# [What this task involves]
Restate the records in full, so that each line matches the original exactly.
[Input material — start]
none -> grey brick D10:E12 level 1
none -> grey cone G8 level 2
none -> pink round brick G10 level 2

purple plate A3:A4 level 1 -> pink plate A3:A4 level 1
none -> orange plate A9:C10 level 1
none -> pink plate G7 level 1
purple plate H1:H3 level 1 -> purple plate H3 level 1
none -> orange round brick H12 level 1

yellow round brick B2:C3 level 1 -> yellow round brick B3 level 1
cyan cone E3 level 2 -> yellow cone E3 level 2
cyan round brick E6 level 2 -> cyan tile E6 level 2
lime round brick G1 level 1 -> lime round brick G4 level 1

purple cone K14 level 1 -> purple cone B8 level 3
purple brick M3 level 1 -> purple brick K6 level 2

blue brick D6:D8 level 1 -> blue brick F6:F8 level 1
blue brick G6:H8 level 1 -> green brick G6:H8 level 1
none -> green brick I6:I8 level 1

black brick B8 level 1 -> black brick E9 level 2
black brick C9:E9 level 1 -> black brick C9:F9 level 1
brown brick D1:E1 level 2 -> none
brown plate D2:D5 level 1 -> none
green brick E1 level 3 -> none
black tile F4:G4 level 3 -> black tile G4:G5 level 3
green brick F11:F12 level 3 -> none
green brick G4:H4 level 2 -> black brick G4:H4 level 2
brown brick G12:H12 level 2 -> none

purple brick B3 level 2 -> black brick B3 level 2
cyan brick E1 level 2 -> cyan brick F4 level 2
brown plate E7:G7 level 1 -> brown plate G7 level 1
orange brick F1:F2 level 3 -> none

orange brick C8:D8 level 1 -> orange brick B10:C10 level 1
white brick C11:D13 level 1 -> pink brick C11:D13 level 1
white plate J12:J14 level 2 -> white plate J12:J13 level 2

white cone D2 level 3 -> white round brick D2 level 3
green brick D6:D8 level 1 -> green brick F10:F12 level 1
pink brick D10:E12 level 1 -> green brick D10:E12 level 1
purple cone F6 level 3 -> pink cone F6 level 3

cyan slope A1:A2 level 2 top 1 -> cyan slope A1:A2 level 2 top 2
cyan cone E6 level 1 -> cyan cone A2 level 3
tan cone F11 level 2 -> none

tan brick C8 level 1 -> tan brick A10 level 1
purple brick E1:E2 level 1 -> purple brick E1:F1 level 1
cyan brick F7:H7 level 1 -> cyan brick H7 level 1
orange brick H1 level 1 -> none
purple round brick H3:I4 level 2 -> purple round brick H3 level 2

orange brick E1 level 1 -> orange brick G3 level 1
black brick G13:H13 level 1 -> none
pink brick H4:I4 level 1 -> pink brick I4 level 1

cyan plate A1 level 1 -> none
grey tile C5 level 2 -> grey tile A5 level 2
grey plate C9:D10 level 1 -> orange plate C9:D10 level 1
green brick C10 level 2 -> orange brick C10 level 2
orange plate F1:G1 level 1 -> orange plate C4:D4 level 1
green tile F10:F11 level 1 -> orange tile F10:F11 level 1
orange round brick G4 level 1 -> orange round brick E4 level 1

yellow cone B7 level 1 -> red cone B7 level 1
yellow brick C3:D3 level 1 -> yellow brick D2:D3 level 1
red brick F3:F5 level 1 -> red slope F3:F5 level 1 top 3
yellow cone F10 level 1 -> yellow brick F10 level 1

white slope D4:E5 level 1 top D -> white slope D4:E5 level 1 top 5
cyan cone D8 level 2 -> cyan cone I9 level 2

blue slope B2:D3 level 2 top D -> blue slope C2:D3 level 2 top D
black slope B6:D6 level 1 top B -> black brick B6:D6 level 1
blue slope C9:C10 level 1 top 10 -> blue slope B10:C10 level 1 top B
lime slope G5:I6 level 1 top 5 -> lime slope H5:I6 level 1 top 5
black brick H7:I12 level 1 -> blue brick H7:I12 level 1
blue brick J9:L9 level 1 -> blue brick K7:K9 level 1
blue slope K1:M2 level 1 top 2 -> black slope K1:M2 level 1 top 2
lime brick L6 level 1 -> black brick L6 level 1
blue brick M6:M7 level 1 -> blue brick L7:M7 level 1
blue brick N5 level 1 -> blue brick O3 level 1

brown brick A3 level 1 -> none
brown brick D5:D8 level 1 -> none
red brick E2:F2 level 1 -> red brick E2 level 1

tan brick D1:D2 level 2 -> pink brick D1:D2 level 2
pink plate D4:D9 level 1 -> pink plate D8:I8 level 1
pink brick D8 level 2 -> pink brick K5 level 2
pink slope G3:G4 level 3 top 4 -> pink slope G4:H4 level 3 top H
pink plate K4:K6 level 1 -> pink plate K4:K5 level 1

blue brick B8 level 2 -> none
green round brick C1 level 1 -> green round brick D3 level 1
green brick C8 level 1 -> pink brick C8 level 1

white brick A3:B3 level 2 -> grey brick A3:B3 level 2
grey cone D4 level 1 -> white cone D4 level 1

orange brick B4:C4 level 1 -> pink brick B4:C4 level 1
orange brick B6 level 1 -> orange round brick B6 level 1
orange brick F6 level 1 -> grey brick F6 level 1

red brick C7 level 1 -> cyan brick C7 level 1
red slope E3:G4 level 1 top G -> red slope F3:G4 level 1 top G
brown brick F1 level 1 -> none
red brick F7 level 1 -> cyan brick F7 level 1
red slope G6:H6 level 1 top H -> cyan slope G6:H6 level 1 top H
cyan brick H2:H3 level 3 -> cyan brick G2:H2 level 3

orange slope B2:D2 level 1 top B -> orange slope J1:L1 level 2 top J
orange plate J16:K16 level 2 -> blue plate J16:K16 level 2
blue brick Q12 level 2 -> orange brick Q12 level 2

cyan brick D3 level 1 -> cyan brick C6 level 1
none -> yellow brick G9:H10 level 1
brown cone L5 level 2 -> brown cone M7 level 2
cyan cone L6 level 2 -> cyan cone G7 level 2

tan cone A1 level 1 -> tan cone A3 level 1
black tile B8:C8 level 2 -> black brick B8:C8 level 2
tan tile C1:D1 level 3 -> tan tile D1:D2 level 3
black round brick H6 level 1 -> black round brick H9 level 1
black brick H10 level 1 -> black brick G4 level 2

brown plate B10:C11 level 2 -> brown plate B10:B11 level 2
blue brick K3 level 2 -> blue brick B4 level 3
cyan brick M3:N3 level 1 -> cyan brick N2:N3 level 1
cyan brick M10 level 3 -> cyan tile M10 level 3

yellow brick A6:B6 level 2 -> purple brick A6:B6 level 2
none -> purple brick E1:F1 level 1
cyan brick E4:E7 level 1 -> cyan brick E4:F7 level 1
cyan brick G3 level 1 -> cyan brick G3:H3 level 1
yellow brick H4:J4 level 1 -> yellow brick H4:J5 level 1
[Input material — finish]
# [Exercise output]
none -> grey brick D10:E12 level 1
none -> grey cone G8 level 2
none -> pink round brick G10 level 2

purple plate A3:A4 level 1 -> pink plate A3:A4 level 1
none -> orange plate A9:C10 level 1
none -> pink plate G7 level 1
purple plate H1:H3 level 1 -> purple plate H3 level 1
none -> orange round brick H12 level 1

yellow round brick B2:C3 level 1 -> yellow round brick B3 level 1
cyan cone E3 level 2 -> yellow cone E3 level 2
cyan round brick E6 level 2 -> cyan tile E6 level 2
lime round brick G1 level 1 -> lime round brick G4 level 1

purple cone K14 level 1 -> purple cone B8 level 3
purple brick M3 level 1 -> purple brick K6 level 2

blue brick D6:D8 level 1 -> blue brick F6:F8 level 1
blue brick G6:H8 level 1 -> green brick G6:H8 level 1
none -> green brick I6:I8 level 1

black brick B8 level 1 -> black brick E9 level 2
black brick C9:E9 level 1 -> black brick C9:F9 level 1
brown brick D1:E1 level 2 -> none
brown plate D2:D5 level 1 -> none
green brick E1 level 3 -> none
black tile F4:G4 level 3 -> black tile G4:G5 level 3
green brick F11:F12 level 3 -> none
green brick G4:H4 level 2 -> black brick G4:H4 level 2
brown brick G12:H12 level 2 -> none

purple brick B3 level 2 -> black brick B3 level 2
cyan brick E1 level 2 -> cyan brick F4 level 2
brown plate E7:G7 level 1 -> brown plate G7 level 1
orange brick F1:F2 level 3 -> none

orange brick C8:D8 level 1 -> orange brick B10:C10 level 1
white brick C11:D13 level 1 -> pink brick C11:D13 level 1
white plate J12:J14 level 2 -> white plate J12:J13 level 2

white cone D2 level 3 -> white round brick D2 level 3
green brick D6:D8 level 1 -> green brick F10:F12 level 1
pink brick D10:E12 level 1 -> green brick D10:E12 level 1
purple cone F6 level 3 -> pink cone F6 level 3

cyan slope A1:A2 level 2 top 1 -> cyan slope A1:A2 level 2 top 2
cyan cone E6 level 1 -> cyan cone A2 level 3
tan cone F11 level 2 -> none

tan brick C8 level 1 -> tan brick A10 level 1
purple brick E1:E2 level 1 -> purple brick E1:F1 level 1
cyan brick F7:H7 level 1 -> cyan brick H7 level 1
orange brick H1 level 1 -> none
purple round brick H3:I4 level 2 -> purple round brick H3 level 2

orange brick E1 level 1 -> orange brick G3 level 1
black brick G13:H13 level 1 -> none
pink brick H4:I4 level 1 -> pink brick I4 level 1

cyan plate A1 level 1 -> none
grey tile C5 level 2 -> grey tile A5 level 2
grey plate C9:D10 level 1 -> orange plate C9:D10 level 1
green brick C10 level 2 -> orange brick C10 level 2
orange plate F1:G1 level 1 -> orange plate C4:D4 level 1
green tile F10:F11 level 1 -> orange tile F10:F11 level 1
orange round brick G4 level 1 -> orange round brick E4 level 1

yellow cone B7 level 1 -> red cone B7 level 1
yellow brick C3:D3 level 1 -> yellow brick D2:D3 level 1
red brick F3:F5 level 1 -> red slope F3:F5 level 1 top 3
yellow cone F10 level 1 -> yellow brick F10 level 1

white slope D4:E5 level 1 top D -> white slope D4:E5 level 1 top 5
cyan cone D8 level 2 -> cyan cone I9 level 2

blue slope B2:D3 level 2 top D -> blue slope C2:D3 level 2 top D
black slope B6:D6 level 1 top B -> black brick B6:D6 level 1
blue slope C9:C10 level 1 top 10 -> blue slope B10:C10 level 1 top B
lime slope G5:I6 level 1 top 5 -> lime slope H5:I6 level 1 top 5
black brick H7:I12 level 1 -> blue brick H7:I12 level 1
blue brick J9:L9 level 1 -> blue brick K7:K9 level 1
blue slope K1:M2 level 1 top 2 -> black slope K1:M2 level 1 top 2
lime brick L6 level 1 -> black brick L6 level 1
blue brick M6:M7 level 1 -> blue brick L7:M7 level 1
blue brick N5 level 1 -> blue brick O3 level 1

brown brick A3 level 1 -> none
brown brick D5:D8 level 1 -> none
red brick E2:F2 level 1 -> red brick E2 level 1

tan brick D1:D2 level 2 -> pink brick D1:D2 level 2
pink plate D4:D9 level 1 -> pink plate D8:I8 level 1
pink brick D8 level 2 -> pink brick K5 level 2
pink slope G3:G4 level 3 top 4 -> pink slope G4:H4 level 3 top H
pink plate K4:K6 level 1 -> pink plate K4:K5 level 1

blue brick B8 level 2 -> none
green round brick C1 level 1 -> green round brick D3 level 1
green brick C8 level 1 -> pink brick C8 level 1

white brick A3:B3 level 2 -> grey brick A3:B3 level 2
grey cone D4 level 1 -> white cone D4 level 1

orange brick B4:C4 level 1 -> pink brick B4:C4 level 1
orange brick B6 level 1 -> orange round brick B6 level 1
orange brick F6 level 1 -> grey brick F6 level 1

red brick C7 level 1 -> cyan brick C7 level 1
red slope E3:G4 level 1 top G -> red slope F3:G4 level 1 top G
brown brick F1 level 1 -> none
red brick F7 level 1 -> cyan brick F7 level 1
red slope G6:H6 level 1 top H -> cyan slope G6:H6 level 1 top H
cyan brick H2:H3 level 3 -> cyan brick G2:H2 level 3

orange slope B2:D2 level 1 top B -> orange slope J1:L1 level 2 top J
orange plate J16:K16 level 2 -> blue plate J16:K16 level 2
blue brick Q12 level 2 -> orange brick Q12 level 2

cyan brick D3 level 1 -> cyan brick C6 level 1
none -> yellow brick G9:H10 level 1
brown cone L5 level 2 -> brown cone M7 level 2
cyan cone L6 level 2 -> cyan cone G7 level 2

tan cone A1 level 1 -> tan cone A3 level 1
black tile B8:C8 level 2 -> black brick B8:C8 level 2
tan tile C1:D1 level 3 -> tan tile D1:D2 level 3
black round brick H6 level 1 -> black round brick H9 level 1
black brick H10 level 1 -> black brick G4 level 2

brown plate B10:C11 level 2 -> brown plate B10:B11 level 2
blue brick K3 level 2 -> blue brick B4 level 3
cyan brick M3:N3 level 1 -> cyan brick N2:N3 level 1
cyan brick M10 level 3 -> cyan tile M10 level 3

yellow brick A6:B6 level 2 -> purple brick A6:B6 level 2
none -> purple brick E1:F1 level 1
cyan brick E4:E7 level 1 -> cyan brick E4:F7 level 1
cyan brick G3 level 1 -> cyan brick G3:H3 level 1
yellow brick H4:J4 level 1 -> yellow brick H4:J5 level 1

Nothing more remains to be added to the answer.